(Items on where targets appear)
= = = =

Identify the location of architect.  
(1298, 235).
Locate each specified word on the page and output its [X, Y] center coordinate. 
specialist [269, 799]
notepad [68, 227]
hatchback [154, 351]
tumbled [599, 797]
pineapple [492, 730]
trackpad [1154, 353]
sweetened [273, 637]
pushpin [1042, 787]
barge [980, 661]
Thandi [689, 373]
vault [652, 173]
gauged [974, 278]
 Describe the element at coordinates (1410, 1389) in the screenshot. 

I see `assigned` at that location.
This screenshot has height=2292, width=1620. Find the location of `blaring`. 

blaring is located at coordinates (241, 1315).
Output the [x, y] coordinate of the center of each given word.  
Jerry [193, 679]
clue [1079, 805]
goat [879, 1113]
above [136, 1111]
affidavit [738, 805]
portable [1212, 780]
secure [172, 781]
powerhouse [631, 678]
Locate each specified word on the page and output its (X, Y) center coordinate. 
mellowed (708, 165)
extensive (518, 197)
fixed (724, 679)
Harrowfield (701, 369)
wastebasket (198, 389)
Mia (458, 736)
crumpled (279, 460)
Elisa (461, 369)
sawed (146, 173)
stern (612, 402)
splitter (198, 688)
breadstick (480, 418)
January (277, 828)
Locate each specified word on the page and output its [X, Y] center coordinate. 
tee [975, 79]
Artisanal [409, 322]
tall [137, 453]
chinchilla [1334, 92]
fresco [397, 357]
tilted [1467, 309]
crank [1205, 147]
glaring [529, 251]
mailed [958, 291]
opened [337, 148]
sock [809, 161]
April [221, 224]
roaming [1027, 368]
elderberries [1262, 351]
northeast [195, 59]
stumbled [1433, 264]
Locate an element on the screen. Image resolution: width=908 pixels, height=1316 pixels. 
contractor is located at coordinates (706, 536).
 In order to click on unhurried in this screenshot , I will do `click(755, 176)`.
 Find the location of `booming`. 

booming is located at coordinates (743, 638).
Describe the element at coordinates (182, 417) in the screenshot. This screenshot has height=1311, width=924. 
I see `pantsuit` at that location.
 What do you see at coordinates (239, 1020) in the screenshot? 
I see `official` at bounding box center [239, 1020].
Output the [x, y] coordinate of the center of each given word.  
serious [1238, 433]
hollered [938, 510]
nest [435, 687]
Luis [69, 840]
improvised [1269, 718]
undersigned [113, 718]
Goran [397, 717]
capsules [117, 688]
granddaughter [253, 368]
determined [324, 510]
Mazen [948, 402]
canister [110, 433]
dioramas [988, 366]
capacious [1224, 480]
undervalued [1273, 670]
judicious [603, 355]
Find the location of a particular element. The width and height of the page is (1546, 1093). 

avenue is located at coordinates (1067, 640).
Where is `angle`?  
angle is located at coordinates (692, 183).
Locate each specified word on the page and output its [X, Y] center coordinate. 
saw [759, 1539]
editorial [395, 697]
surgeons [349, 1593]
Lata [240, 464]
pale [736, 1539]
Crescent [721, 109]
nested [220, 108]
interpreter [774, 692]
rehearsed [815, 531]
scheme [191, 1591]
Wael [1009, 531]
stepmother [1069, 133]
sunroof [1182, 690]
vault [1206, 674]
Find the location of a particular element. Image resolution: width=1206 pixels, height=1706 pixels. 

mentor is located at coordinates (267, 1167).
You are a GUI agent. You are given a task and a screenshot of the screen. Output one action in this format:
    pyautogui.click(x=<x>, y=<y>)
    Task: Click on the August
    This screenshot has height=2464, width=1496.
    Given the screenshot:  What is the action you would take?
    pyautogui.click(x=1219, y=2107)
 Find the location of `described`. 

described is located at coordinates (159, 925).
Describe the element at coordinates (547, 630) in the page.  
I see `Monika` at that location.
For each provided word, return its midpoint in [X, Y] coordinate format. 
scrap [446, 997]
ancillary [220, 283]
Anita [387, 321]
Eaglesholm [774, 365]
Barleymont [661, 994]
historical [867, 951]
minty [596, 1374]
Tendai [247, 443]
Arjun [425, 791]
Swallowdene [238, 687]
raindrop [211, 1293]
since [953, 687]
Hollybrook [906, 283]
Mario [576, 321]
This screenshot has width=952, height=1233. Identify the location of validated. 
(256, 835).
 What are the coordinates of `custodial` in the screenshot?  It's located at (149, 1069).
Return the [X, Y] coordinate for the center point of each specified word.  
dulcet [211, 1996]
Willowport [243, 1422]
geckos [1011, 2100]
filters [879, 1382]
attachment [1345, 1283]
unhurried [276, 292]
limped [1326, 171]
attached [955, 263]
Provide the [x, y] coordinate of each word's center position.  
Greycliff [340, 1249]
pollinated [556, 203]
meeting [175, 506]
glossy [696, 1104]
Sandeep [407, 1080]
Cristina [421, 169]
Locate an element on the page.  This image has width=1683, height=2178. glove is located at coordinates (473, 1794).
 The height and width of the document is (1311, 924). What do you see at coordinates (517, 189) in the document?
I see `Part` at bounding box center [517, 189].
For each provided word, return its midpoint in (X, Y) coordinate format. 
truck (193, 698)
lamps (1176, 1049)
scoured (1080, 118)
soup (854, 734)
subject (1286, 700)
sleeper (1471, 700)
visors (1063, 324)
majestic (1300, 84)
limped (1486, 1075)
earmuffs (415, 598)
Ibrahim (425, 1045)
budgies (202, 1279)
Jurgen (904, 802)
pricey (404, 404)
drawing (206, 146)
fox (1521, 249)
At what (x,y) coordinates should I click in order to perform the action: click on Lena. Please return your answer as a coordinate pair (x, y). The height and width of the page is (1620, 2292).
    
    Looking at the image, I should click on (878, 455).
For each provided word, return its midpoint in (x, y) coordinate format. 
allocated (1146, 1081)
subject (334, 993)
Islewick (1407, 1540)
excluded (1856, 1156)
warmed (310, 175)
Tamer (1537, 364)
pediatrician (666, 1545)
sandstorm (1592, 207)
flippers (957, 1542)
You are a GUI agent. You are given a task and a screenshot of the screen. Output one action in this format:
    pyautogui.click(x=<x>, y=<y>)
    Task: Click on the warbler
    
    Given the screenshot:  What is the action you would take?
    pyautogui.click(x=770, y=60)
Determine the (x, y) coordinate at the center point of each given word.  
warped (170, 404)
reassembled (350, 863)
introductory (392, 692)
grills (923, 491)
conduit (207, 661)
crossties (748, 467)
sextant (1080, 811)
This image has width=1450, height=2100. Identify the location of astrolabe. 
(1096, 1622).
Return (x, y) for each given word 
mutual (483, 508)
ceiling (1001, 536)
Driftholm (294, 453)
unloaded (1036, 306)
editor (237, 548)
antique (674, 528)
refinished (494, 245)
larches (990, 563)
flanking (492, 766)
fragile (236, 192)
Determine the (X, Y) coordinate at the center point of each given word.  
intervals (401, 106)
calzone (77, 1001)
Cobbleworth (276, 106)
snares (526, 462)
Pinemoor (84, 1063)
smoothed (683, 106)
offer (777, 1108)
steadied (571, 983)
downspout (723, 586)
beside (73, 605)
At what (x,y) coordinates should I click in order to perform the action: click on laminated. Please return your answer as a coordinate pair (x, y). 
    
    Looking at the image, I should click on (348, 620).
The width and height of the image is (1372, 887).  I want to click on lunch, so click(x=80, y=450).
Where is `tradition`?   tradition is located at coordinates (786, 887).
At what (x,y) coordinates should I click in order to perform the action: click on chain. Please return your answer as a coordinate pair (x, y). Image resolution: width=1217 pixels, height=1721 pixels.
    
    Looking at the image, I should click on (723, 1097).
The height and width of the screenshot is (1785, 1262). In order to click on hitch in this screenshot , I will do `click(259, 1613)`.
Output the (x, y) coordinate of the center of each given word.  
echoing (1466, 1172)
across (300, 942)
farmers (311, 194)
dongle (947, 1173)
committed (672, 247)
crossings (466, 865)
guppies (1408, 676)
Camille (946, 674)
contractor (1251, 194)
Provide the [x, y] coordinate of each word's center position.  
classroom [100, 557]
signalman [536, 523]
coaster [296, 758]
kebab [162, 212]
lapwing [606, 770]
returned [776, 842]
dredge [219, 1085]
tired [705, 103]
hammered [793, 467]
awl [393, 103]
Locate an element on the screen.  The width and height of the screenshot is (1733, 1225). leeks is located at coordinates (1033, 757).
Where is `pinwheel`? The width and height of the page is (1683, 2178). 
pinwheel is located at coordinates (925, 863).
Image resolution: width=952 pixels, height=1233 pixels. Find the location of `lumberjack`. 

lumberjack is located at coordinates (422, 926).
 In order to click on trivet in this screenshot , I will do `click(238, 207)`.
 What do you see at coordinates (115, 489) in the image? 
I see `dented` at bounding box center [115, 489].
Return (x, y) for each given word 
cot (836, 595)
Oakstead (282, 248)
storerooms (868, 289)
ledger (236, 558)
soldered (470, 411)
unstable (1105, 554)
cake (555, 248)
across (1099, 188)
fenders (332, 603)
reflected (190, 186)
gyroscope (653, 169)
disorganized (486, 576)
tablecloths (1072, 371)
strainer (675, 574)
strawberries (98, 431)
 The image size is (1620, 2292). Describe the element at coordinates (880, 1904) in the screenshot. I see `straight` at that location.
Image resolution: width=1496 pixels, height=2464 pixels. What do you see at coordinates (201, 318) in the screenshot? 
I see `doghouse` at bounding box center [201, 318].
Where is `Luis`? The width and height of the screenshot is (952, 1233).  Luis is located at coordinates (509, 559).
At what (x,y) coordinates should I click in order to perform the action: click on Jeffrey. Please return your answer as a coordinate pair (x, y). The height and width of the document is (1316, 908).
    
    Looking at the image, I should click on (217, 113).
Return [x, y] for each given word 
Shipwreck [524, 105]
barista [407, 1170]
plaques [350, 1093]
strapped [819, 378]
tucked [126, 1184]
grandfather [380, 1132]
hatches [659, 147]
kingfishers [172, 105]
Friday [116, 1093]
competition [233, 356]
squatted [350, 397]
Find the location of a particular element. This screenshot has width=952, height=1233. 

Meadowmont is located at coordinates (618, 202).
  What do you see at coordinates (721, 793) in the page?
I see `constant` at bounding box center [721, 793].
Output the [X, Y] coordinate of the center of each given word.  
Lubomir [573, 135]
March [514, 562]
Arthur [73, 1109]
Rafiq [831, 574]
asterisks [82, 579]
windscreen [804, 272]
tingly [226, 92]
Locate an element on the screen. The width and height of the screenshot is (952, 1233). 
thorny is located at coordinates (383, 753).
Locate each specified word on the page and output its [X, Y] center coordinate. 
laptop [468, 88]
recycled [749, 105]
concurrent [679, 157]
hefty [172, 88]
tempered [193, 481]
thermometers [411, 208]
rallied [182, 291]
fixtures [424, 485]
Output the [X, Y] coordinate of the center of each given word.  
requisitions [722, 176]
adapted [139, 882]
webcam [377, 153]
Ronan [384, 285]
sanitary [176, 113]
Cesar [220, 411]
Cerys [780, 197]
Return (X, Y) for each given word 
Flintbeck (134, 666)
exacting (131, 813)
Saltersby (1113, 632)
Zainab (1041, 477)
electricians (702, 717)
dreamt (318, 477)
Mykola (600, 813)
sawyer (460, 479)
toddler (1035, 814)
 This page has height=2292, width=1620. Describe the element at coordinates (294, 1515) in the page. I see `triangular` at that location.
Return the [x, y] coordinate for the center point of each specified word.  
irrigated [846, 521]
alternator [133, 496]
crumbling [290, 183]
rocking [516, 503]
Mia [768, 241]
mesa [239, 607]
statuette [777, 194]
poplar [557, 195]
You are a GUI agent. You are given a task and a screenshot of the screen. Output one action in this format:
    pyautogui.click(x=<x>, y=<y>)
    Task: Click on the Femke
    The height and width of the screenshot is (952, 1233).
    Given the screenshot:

= = = =

» OBJECTIVE: Copy out the items word for word, from the first line through the line with "booming is located at coordinates (743, 638).".

» RESULT OF THE TASK:
Identify the location of architect.  
(1298, 235).
Locate each specified word on the page and output its [X, Y] center coordinate. 
specialist [269, 799]
notepad [68, 227]
hatchback [154, 351]
tumbled [599, 797]
pineapple [492, 730]
trackpad [1154, 353]
sweetened [273, 637]
pushpin [1042, 787]
barge [980, 661]
Thandi [689, 373]
vault [652, 173]
gauged [974, 278]
 Describe the element at coordinates (1410, 1389) in the screenshot. 

I see `assigned` at that location.
This screenshot has height=2292, width=1620. Find the location of `blaring`. 

blaring is located at coordinates (241, 1315).
Output the [x, y] coordinate of the center of each given word.  
Jerry [193, 679]
clue [1079, 805]
goat [879, 1113]
above [136, 1111]
affidavit [738, 805]
portable [1212, 780]
secure [172, 781]
powerhouse [631, 678]
Locate each specified word on the page and output its (X, Y) center coordinate. 
mellowed (708, 165)
extensive (518, 197)
fixed (724, 679)
Harrowfield (701, 369)
wastebasket (198, 389)
Mia (458, 736)
crumpled (279, 460)
Elisa (461, 369)
sawed (146, 173)
stern (612, 402)
splitter (198, 688)
breadstick (480, 418)
January (277, 828)
Locate each specified word on the page and output its [X, Y] center coordinate. 
tee [975, 79]
Artisanal [409, 322]
tall [137, 453]
chinchilla [1334, 92]
fresco [397, 357]
tilted [1467, 309]
crank [1205, 147]
glaring [529, 251]
mailed [958, 291]
opened [337, 148]
sock [809, 161]
April [221, 224]
roaming [1027, 368]
elderberries [1262, 351]
northeast [195, 59]
stumbled [1433, 264]
Locate an element on the screen. Image resolution: width=908 pixels, height=1316 pixels. 
contractor is located at coordinates (706, 536).
 In order to click on unhurried in this screenshot , I will do `click(755, 176)`.
 Find the location of `booming`. 

booming is located at coordinates (743, 638).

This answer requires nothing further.